▸ About this task:
The stretch from the line with "IR1 pin OUT: TX -> D4" through the line with "SD1 pin GND: none -> GND" in the records below: write it out exactly, and nothing else.

▸ The records:
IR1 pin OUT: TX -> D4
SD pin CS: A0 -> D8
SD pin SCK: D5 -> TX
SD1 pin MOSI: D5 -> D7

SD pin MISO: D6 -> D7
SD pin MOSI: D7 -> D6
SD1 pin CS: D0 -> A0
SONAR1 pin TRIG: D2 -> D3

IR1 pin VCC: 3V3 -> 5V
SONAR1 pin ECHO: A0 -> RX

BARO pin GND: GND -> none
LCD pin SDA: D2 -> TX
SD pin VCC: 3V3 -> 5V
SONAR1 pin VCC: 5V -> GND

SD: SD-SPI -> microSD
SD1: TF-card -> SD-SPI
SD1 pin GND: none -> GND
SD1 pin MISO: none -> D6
...
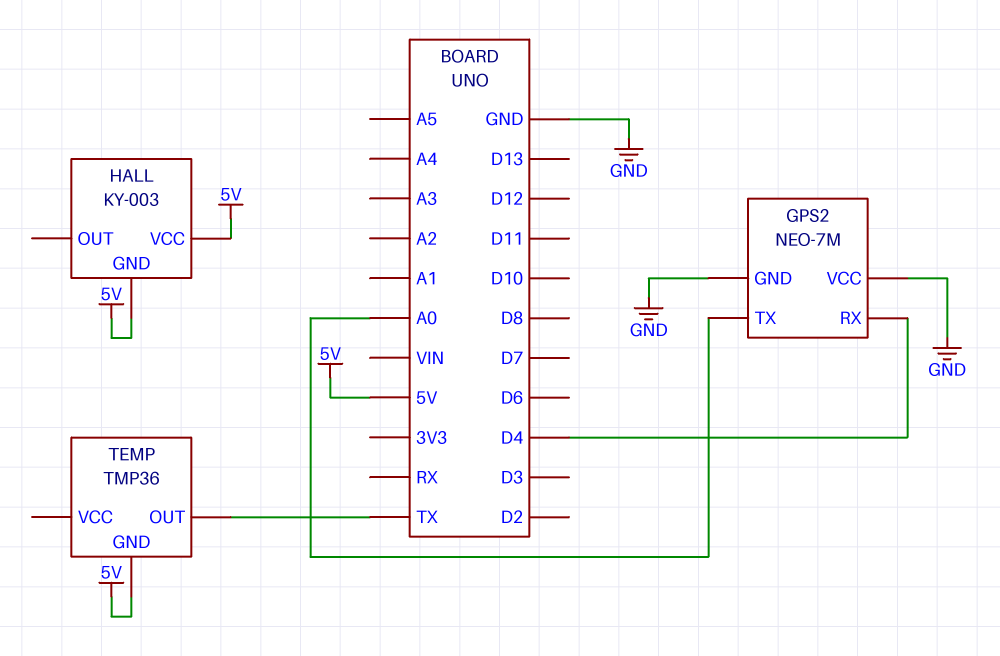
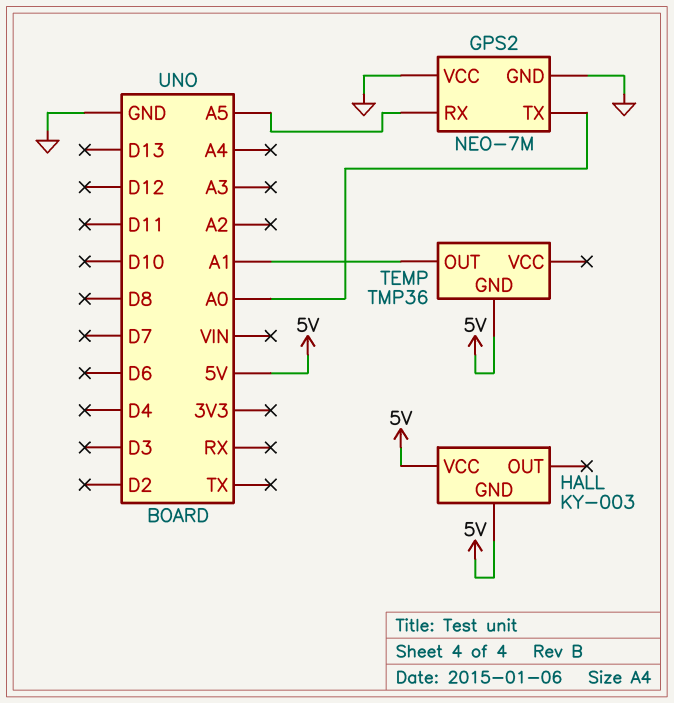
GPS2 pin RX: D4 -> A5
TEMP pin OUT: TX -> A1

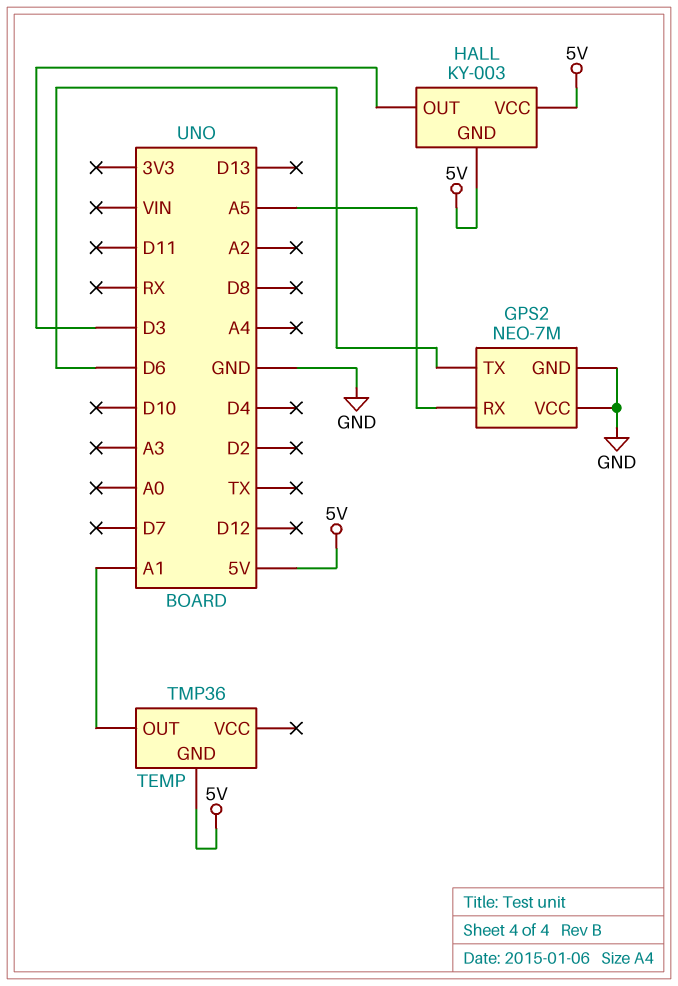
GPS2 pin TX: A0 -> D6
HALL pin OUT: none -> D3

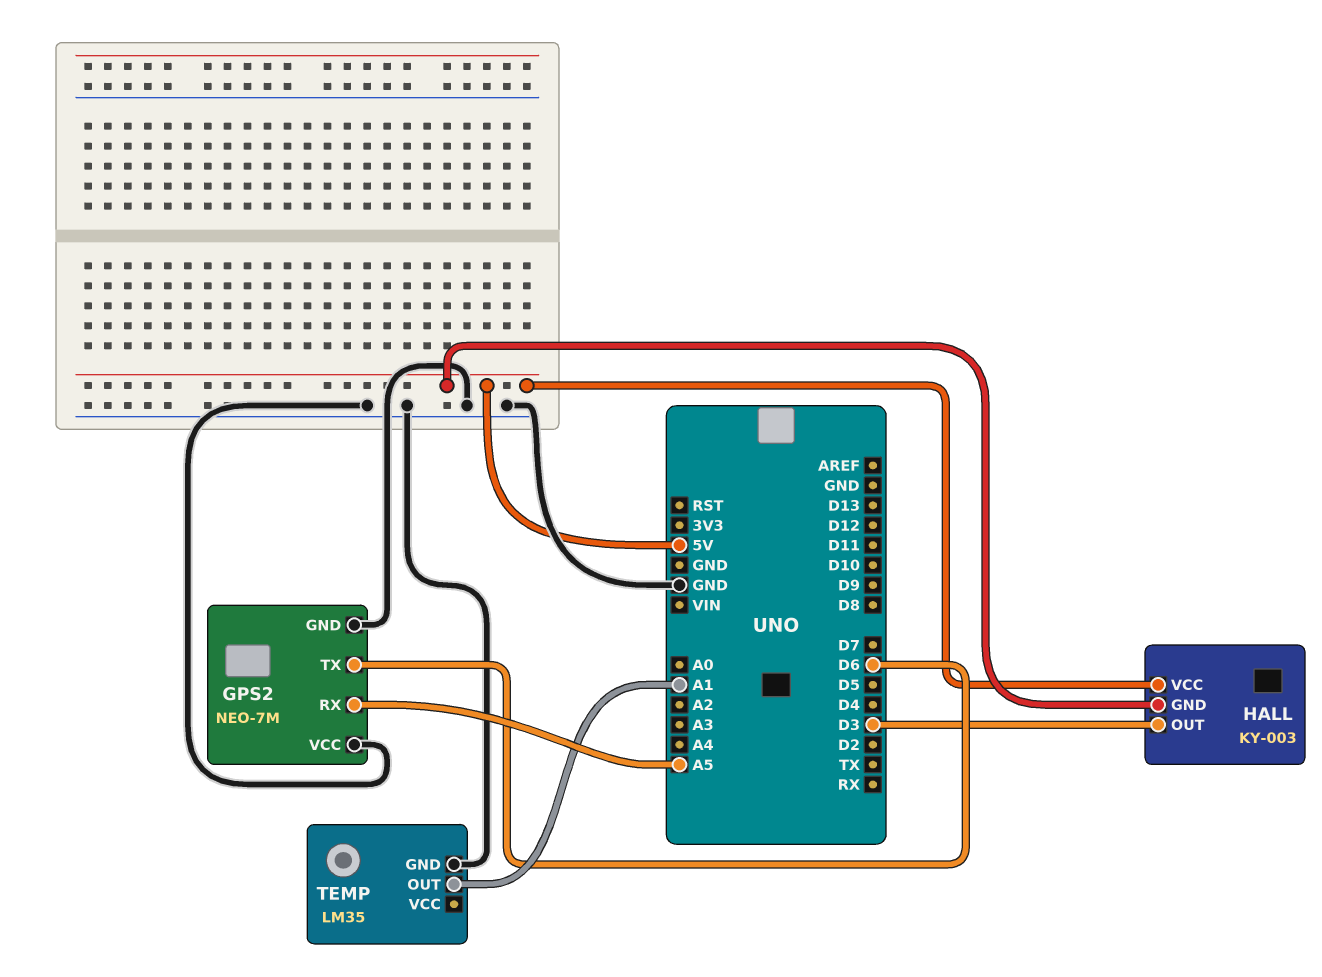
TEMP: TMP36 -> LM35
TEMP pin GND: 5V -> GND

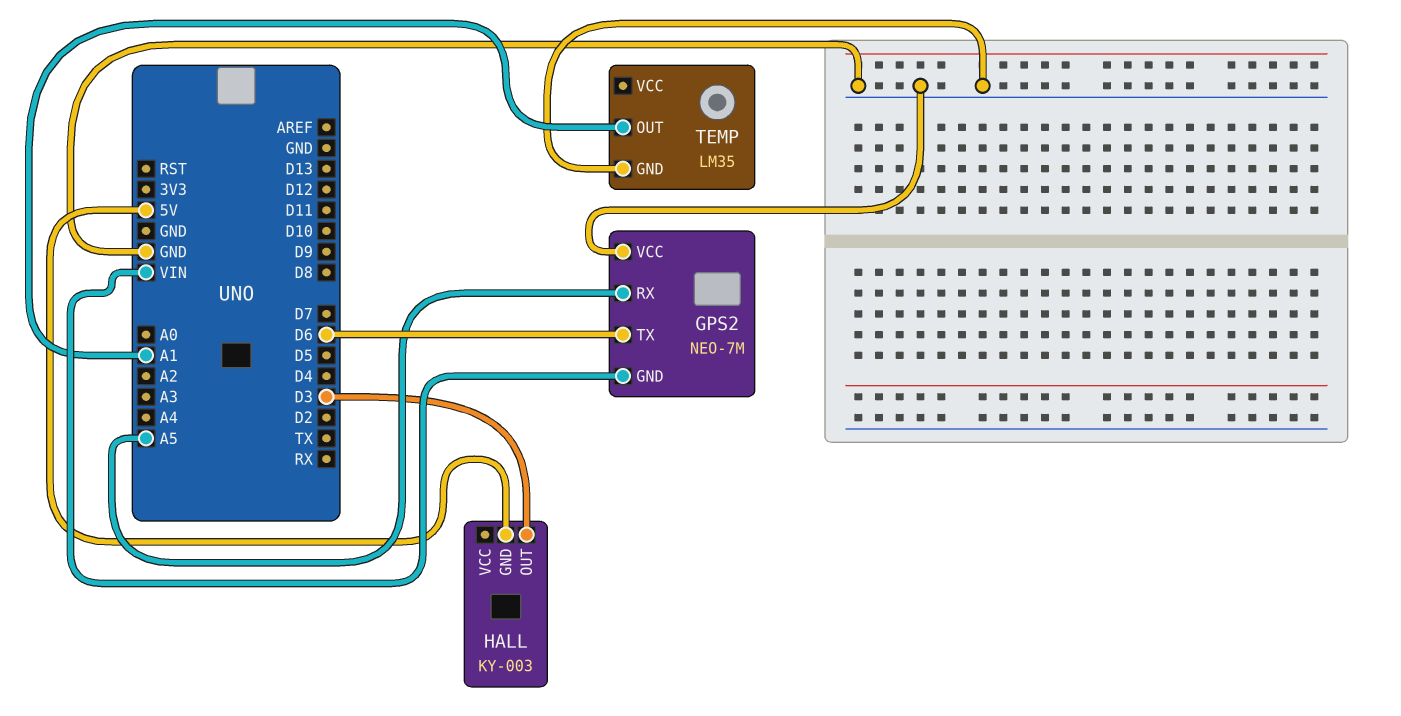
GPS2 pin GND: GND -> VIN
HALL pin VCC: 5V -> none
...
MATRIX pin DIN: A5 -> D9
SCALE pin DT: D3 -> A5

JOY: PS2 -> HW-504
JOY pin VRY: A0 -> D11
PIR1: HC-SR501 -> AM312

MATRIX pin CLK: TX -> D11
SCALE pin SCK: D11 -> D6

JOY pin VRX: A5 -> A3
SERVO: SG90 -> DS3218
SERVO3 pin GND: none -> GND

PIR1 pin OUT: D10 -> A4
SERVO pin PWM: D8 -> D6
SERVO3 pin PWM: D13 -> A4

▸ Result for this exercise:
IR1 pin OUT: TX -> D4
SD pin CS: A0 -> D8
SD pin SCK: D5 -> TX
SD1 pin MOSI: D5 -> D7

SD pin MISO: D6 -> D7
SD pin MOSI: D7 -> D6
SD1 pin CS: D0 -> A0
SONAR1 pin TRIG: D2 -> D3

IR1 pin VCC: 3V3 -> 5V
SONAR1 pin ECHO: A0 -> RX

BARO pin GND: GND -> none
LCD pin SDA: D2 -> TX
SD pin VCC: 3V3 -> 5V
SONAR1 pin VCC: 5V -> GND

SD: SD-SPI -> microSD
SD1: TF-card -> SD-SPI
SD1 pin GND: none -> GND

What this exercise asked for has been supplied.